Exercise
Your answer should hold exactly the lines below from the line with "camera: 45 degrees left, 5 degrees down" through the line with "(305, 311) = (653, 248): yellow", both included, and no pictures at all.

Recorded data
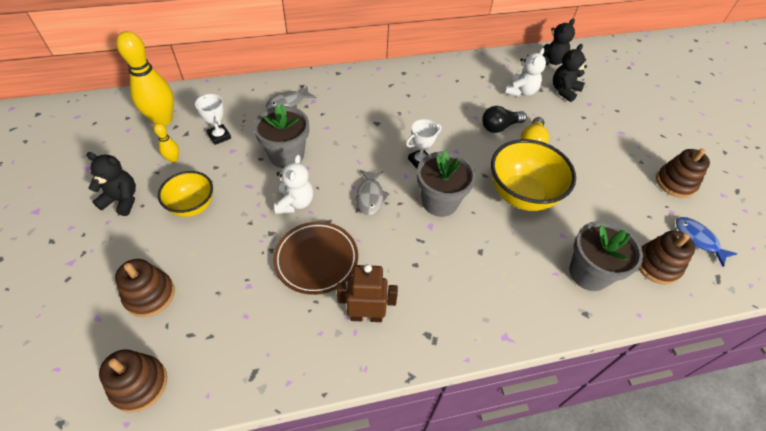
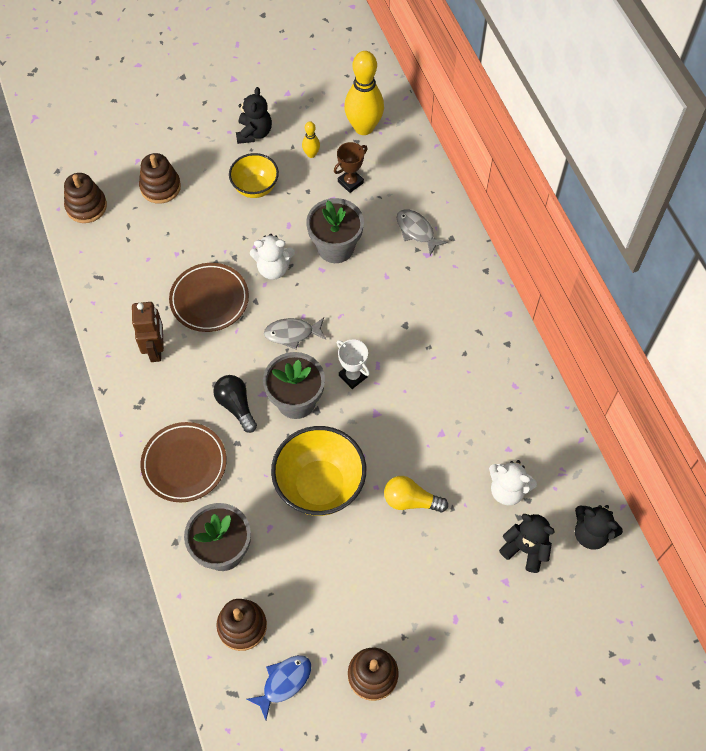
camera: 85 degrees right, 10 degrees up
(219, 136) = (350, 182): white trophy -> brown trophy
(499, 127) = (430, 462): black light bulb -> black light bulb (236, 406)
(502, 298) = (184, 464): none -> brown plate

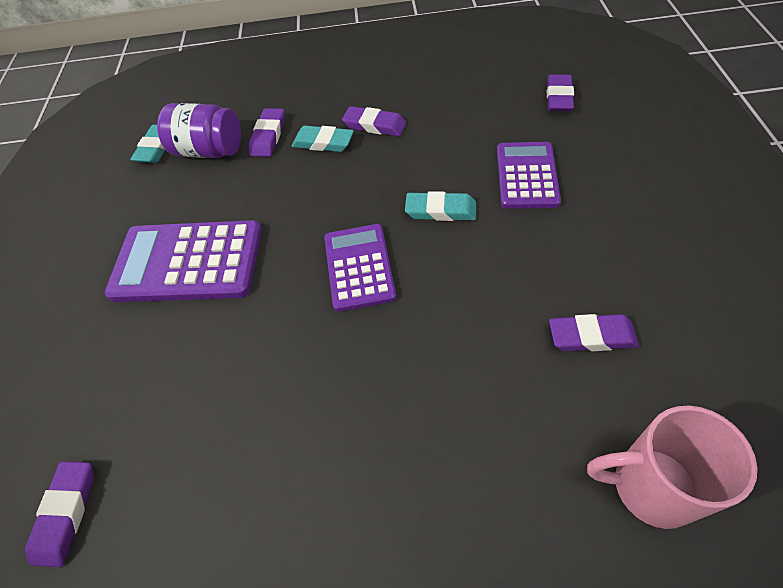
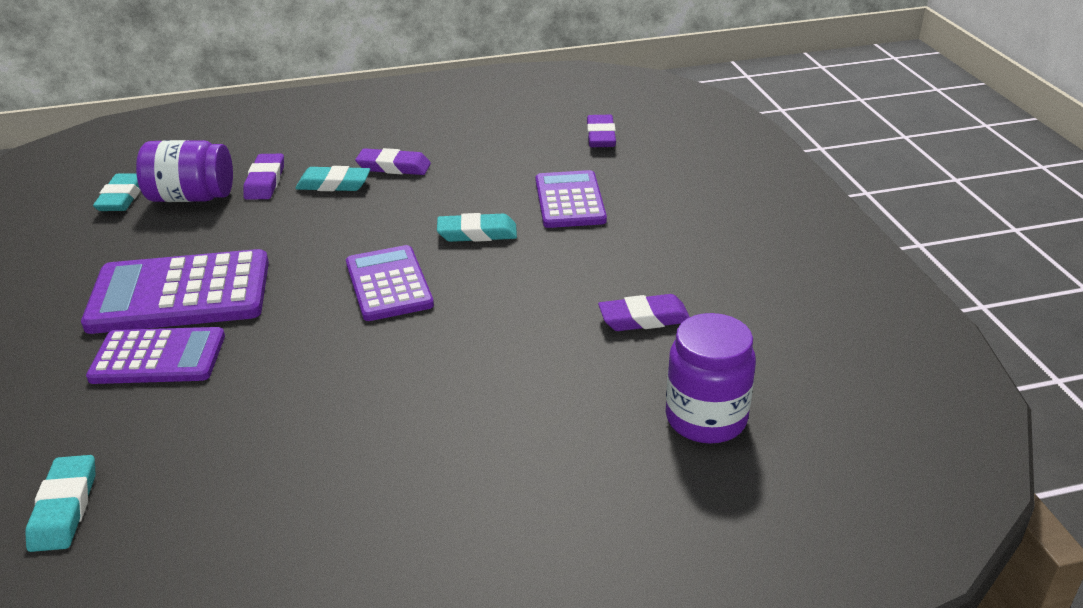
camera: 15 degrees left, 20 degrees down
(66, 513) = (64, 508): purple eraser -> turquoise eraser
(162, 337) = (158, 357): none -> purple calculator
(650, 486) = (706, 419): pink mug -> purple jar

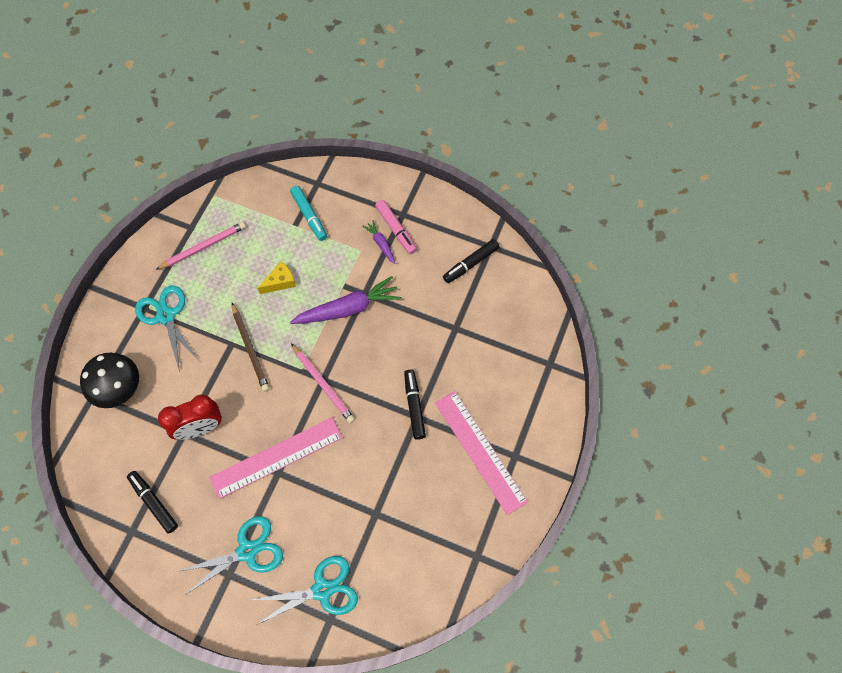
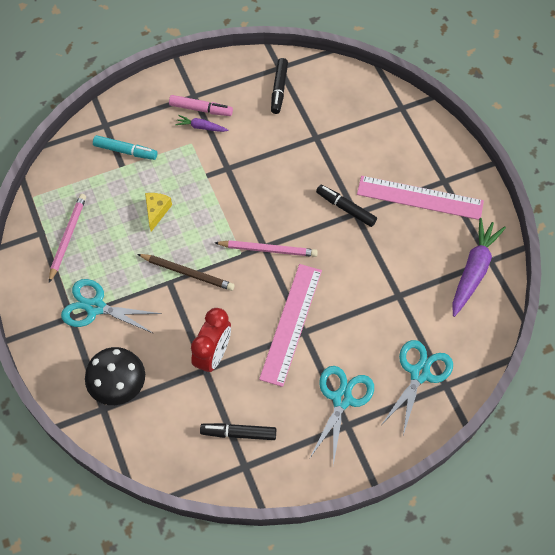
camera: 45 degrees left, 5 degrees down
(348, 308) = (227, 187): purple carrot -> purple carrot (473, 270)

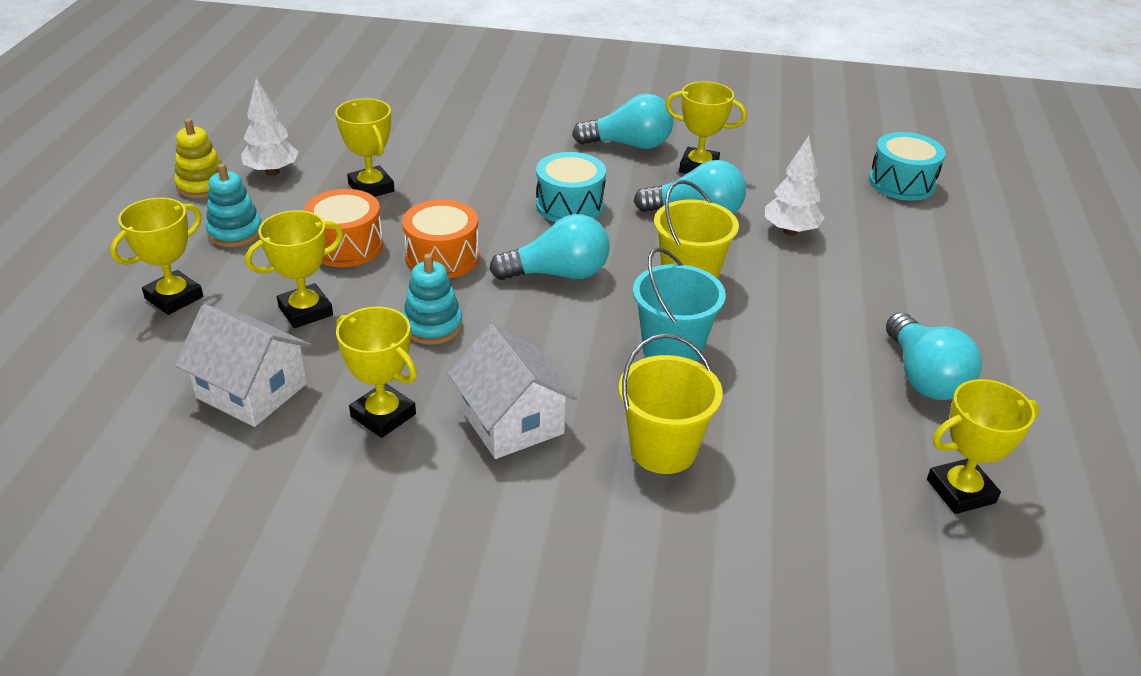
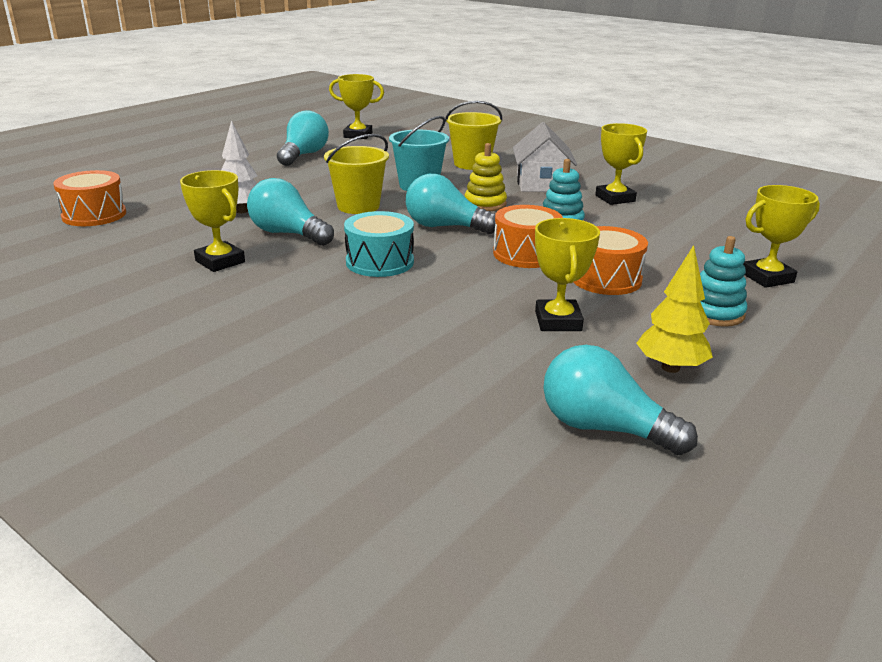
camera: 150 degrees left, 10 degrees down
(202, 185) = (761, 372): yellow stacking toy -> yellow stacking toy (485, 204)
(251, 391) = (698, 221): white house -> none
(272, 172) = (670, 368): white tree -> yellow tree
(305, 311) = (653, 248): yellow trophy -> none
(629, 145) = (245, 295): turquoise light bulb -> turquoise light bulb (603, 428)
(902, 183) = (94, 215): turquoise drum -> orange drum

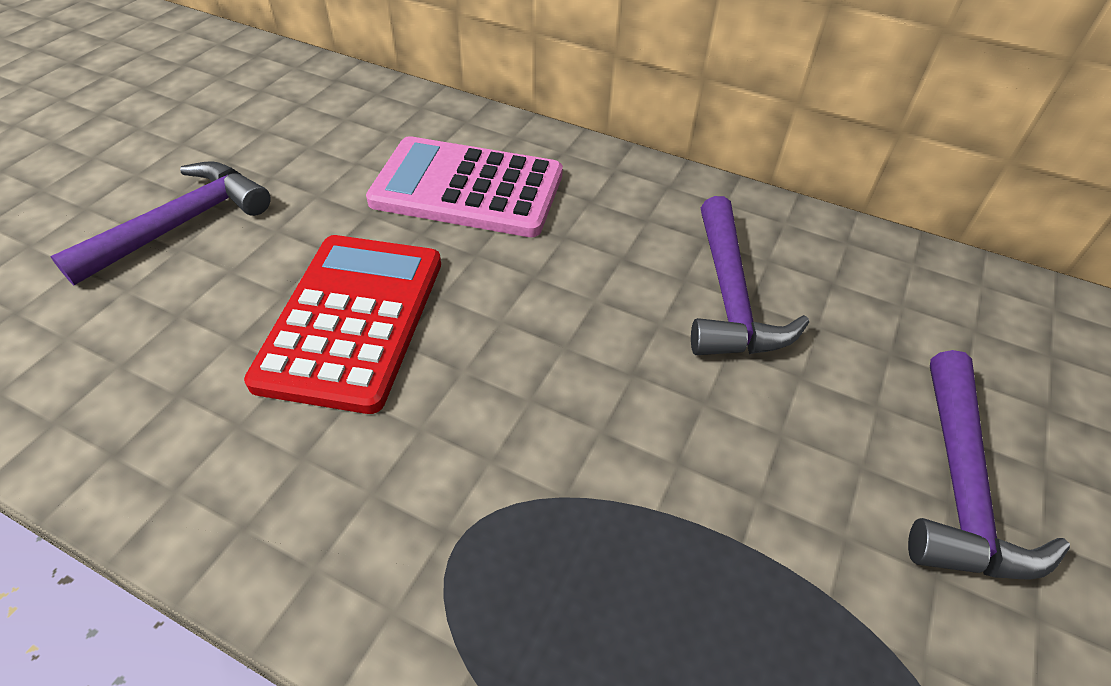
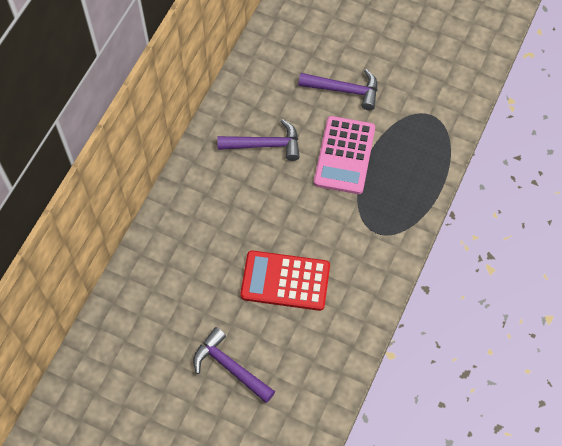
camera: 90 degrees left, 15 degrees up
(467, 189) = (199, 247): pink calculator -> pink calculator (344, 155)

Answer area
camera: 45 degrees left, 5 degrees down
(348, 308) = (227, 187): purple carrot -> purple carrot (473, 270)

camera: 150 degrees left, 10 degrees down
(202, 185) = (761, 372): yellow stacking toy -> yellow stacking toy (485, 204)
(251, 391) = (698, 221): white house -> none
(272, 172) = (670, 368): white tree -> yellow tree
(305, 311) = (653, 248): yellow trophy -> none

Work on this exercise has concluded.